Provided information

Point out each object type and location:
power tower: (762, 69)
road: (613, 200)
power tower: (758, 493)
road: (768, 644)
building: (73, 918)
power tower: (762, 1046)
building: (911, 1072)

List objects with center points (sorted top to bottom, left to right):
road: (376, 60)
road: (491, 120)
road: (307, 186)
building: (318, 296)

Task to complete
Output every record above exactly as it appears.

Written solution
Point out each object type and location:
power tower: (762, 69)
road: (613, 200)
power tower: (758, 493)
road: (768, 644)
building: (73, 918)
power tower: (762, 1046)
building: (911, 1072)

List objects with center points (sorted top to bottom, left to right):
road: (376, 60)
road: (491, 120)
road: (307, 186)
building: (318, 296)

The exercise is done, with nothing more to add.